[Dataset items]
▬▬▬▬▬▬▬▬▬▬

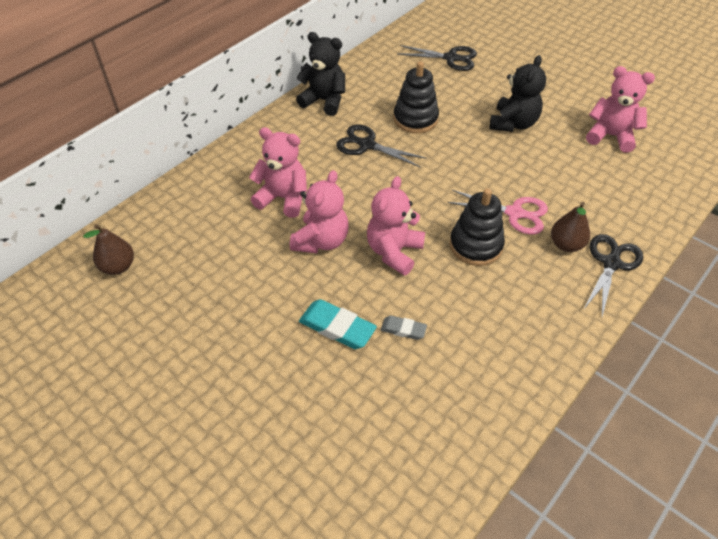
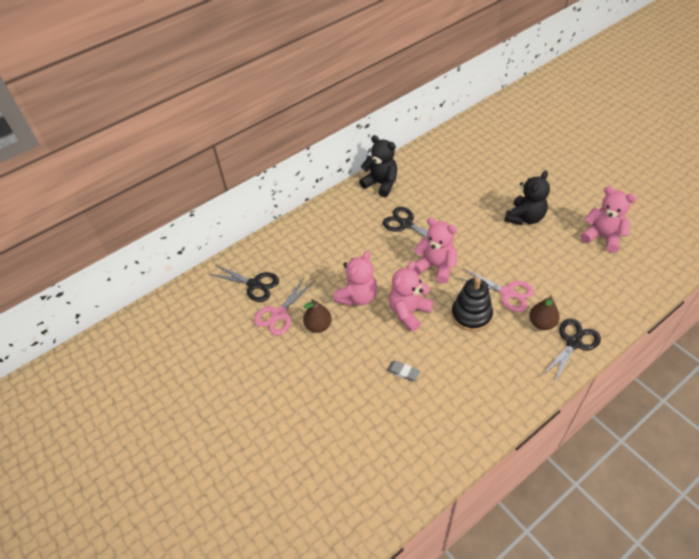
camera: 15 degrees right, 0 degrees up
brown pear [83,224,134,275] -> brown pear moved to [303,299,332,333]
pink teddy bear [249,127,307,218] -> pink teddy bear moved to [413,218,457,284]
turquoise eraser [299,299,377,349] -> none
black stacking toy [394,61,439,133] -> none
black scissors [397,45,477,71] -> black scissors moved to [209,264,279,302]
none -> pink scissors [254,276,315,335]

▬▬▬▬▬▬▬▬▬▬

DIRECTIONS
A word-for-word copy of the records is required. Leave out every picture.

ANSWER AREA
camera: 15 degrees right, 0 degrees up
brown pear [83,224,134,275] -> brown pear moved to [303,299,332,333]
pink teddy bear [249,127,307,218] -> pink teddy bear moved to [413,218,457,284]
turquoise eraser [299,299,377,349] -> none
black stacking toy [394,61,439,133] -> none
black scissors [397,45,477,71] -> black scissors moved to [209,264,279,302]
none -> pink scissors [254,276,315,335]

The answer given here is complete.